WHAT YOU NEED TO DO » Looking at the listing below, retype exactly the lines starting at the one containing "IC4 pin VBAT: N4 -> N21" and ending at the one containing "BT2: 3V (plus", both included, and nothing else.

--- MATERIAL SHOWN Enclosed Below ---

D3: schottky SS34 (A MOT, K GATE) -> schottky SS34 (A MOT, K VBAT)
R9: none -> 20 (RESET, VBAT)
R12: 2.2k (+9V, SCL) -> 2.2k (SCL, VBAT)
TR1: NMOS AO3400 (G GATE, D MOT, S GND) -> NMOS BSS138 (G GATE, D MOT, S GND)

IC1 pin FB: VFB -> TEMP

--- End of Enclosed MATERIAL SHOWN ---
--- MATERIAL SHOWN Enclosed Below ---

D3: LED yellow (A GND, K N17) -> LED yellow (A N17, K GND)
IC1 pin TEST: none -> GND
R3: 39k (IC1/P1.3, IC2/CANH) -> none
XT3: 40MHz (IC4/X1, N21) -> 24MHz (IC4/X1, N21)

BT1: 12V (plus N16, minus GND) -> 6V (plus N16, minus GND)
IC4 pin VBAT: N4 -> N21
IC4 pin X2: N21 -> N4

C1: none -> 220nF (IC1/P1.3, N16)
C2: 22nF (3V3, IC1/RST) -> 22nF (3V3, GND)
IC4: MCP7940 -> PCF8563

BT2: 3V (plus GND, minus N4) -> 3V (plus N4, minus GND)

--- End of Enclosed MATERIAL SHOWN ---
--- MATERIAL SHOWN Enclosed Below ---

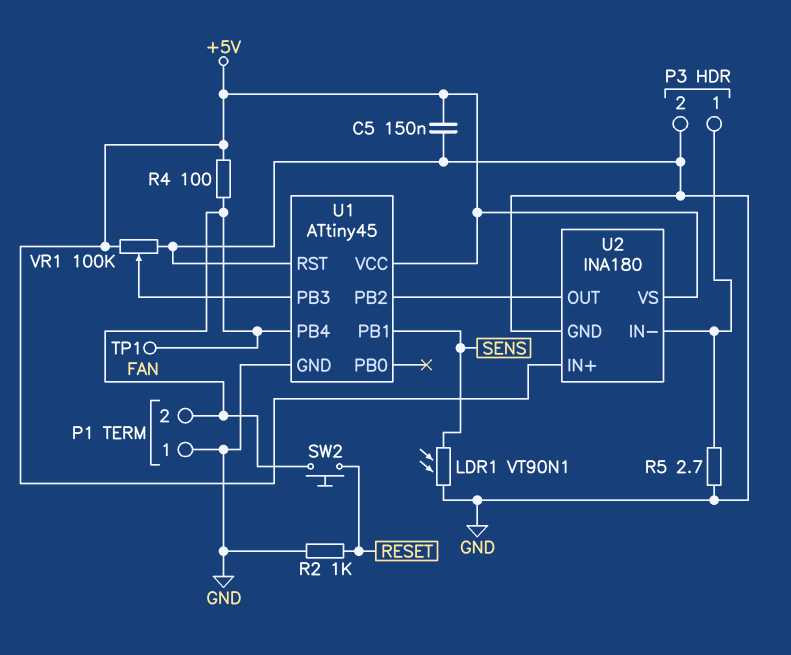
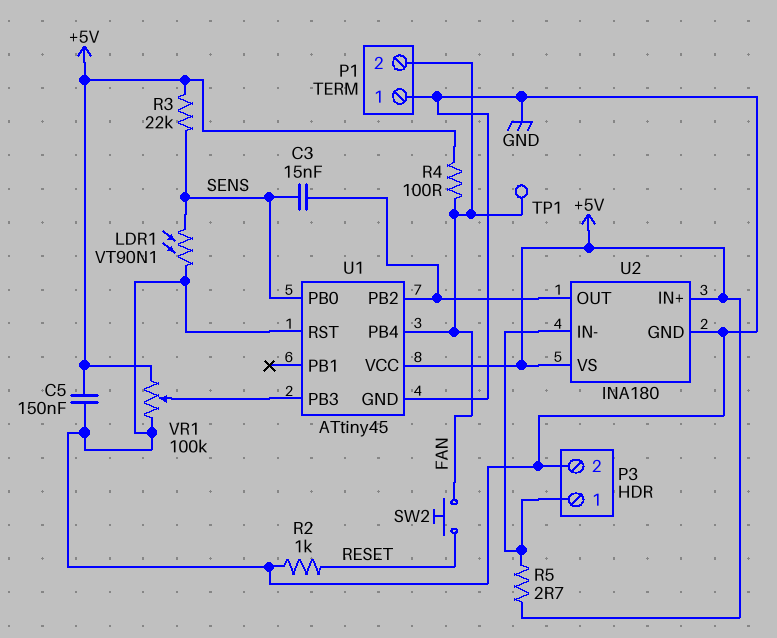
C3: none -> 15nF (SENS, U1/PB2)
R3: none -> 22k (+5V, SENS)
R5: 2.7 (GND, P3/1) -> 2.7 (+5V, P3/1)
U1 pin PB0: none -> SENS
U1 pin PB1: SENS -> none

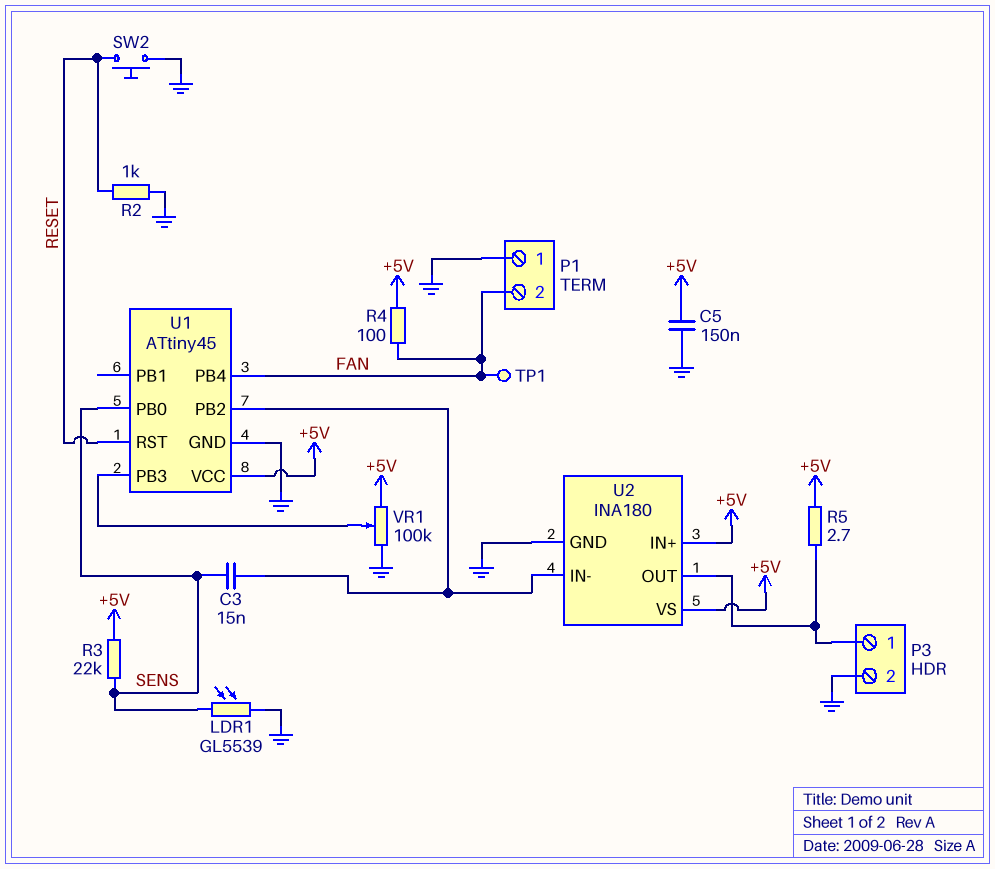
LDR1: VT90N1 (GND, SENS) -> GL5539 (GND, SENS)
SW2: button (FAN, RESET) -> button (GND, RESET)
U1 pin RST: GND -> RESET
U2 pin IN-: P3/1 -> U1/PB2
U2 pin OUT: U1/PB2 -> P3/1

--- End of Enclosed MATERIAL SHOWN ---

EXPECTED ANSWER »
IC4 pin VBAT: N4 -> N21
IC4 pin X2: N21 -> N4

C1: none -> 220nF (IC1/P1.3, N16)
C2: 22nF (3V3, IC1/RST) -> 22nF (3V3, GND)
IC4: MCP7940 -> PCF8563

BT2: 3V (plus GND, minus N4) -> 3V (plus N4, minus GND)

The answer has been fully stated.